── DATA IN THIS EXERCISE ──
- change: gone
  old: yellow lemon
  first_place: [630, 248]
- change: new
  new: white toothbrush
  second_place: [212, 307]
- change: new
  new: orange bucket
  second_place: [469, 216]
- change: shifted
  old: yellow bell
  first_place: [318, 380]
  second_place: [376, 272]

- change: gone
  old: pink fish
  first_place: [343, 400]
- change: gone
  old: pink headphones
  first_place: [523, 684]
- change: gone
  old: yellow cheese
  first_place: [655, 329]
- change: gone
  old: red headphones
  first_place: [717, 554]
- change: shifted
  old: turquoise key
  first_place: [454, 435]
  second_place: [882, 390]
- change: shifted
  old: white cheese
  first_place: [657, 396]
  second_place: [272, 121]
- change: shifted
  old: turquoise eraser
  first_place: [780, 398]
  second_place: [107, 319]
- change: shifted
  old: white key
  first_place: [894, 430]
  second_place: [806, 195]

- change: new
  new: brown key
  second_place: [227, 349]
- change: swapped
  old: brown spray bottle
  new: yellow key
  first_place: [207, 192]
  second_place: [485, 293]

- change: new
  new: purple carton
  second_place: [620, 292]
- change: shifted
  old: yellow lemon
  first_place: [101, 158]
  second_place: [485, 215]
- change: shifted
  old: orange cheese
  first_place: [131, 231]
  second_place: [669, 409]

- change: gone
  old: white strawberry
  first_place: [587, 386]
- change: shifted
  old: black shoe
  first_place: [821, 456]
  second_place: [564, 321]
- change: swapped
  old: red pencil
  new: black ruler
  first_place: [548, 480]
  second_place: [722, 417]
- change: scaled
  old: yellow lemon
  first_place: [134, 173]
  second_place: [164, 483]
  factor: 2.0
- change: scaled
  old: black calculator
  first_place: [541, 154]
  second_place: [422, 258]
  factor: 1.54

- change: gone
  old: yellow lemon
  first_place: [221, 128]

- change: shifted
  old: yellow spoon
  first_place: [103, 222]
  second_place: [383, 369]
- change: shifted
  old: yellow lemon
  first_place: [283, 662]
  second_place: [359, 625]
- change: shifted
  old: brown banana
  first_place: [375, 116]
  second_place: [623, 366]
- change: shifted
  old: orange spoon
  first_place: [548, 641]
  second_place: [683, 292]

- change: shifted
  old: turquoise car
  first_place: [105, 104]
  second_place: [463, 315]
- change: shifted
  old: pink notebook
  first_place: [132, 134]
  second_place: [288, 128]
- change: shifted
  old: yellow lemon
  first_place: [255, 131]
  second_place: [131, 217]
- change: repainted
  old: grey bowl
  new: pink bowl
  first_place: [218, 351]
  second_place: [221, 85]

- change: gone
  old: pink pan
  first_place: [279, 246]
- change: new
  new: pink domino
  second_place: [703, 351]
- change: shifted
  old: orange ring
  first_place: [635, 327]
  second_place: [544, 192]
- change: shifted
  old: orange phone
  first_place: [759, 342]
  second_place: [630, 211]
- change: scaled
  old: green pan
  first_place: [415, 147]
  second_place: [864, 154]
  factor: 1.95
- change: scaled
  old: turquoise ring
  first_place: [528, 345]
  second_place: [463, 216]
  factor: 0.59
───
_WHAT IS EXPECTED_.
How many lines of the entries include the string "white"? Answer with a number and no other words.

_EXERCISE RESPONSE_.
4